> _Problem requirements_
Could you report every line of the listing below that holds the word "none"?

> _Input for this task_
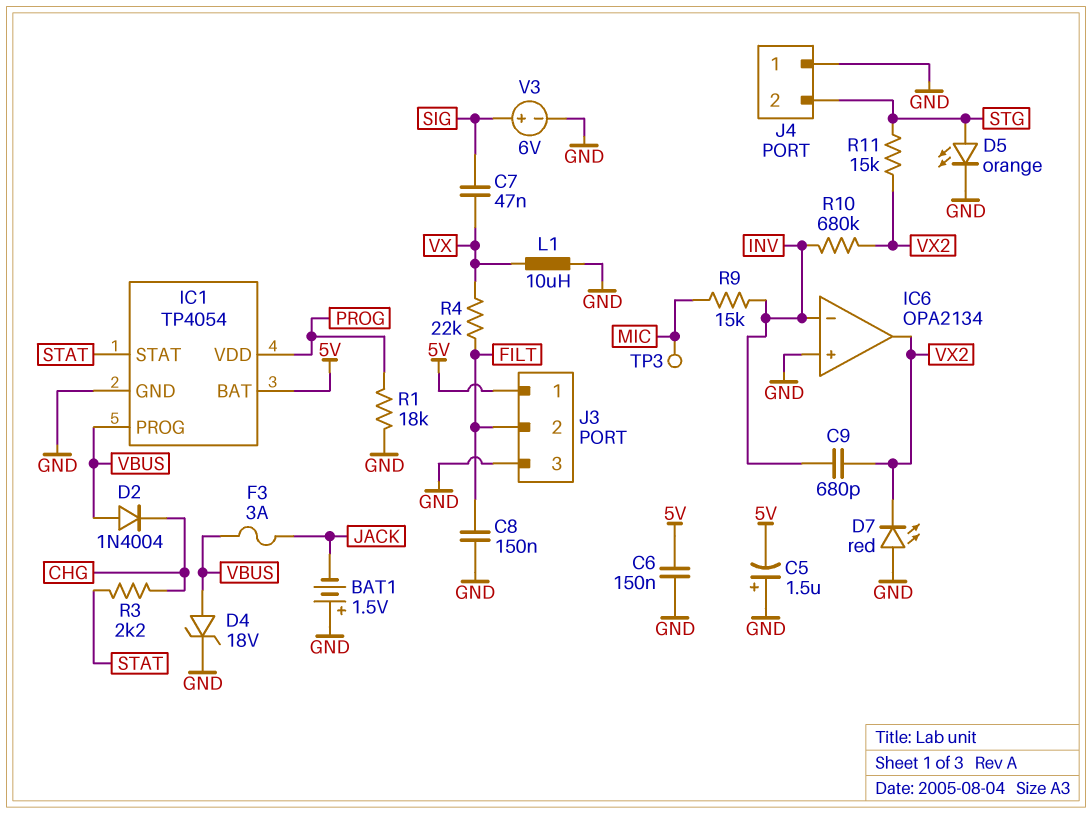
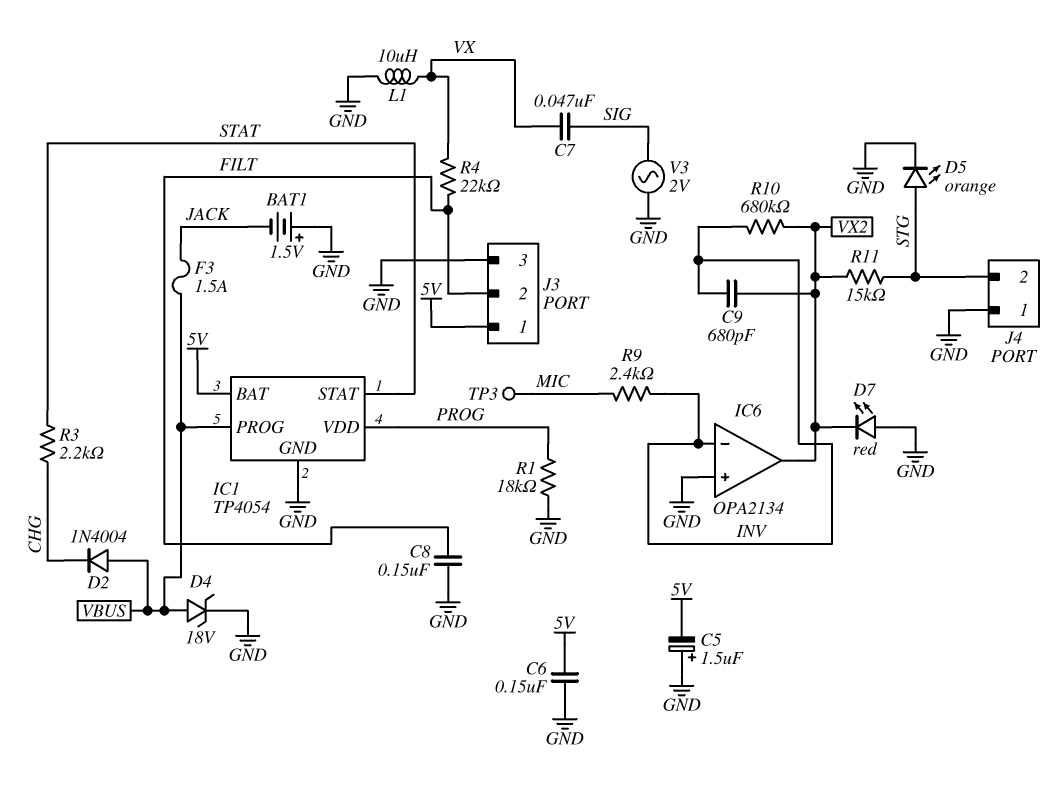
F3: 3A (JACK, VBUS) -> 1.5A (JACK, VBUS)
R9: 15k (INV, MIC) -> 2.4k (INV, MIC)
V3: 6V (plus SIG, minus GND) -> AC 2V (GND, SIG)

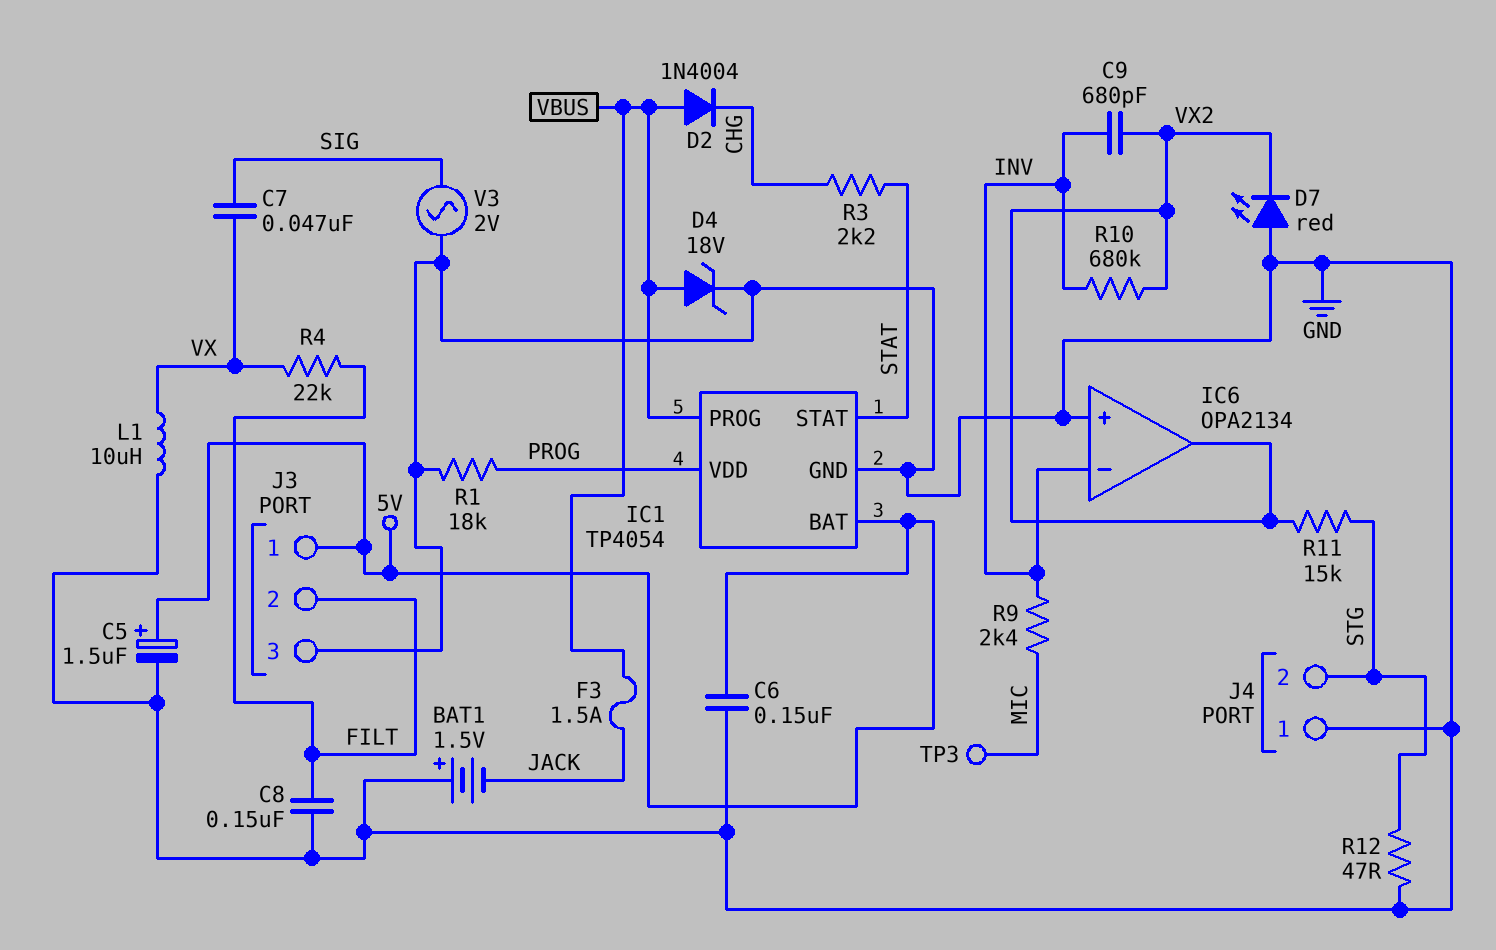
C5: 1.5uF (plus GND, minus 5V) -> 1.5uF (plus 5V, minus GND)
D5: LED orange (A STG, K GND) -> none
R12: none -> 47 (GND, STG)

> _Reply to the exercise_
D5: LED orange (A STG, K GND) -> none
R12: none -> 47 (GND, STG)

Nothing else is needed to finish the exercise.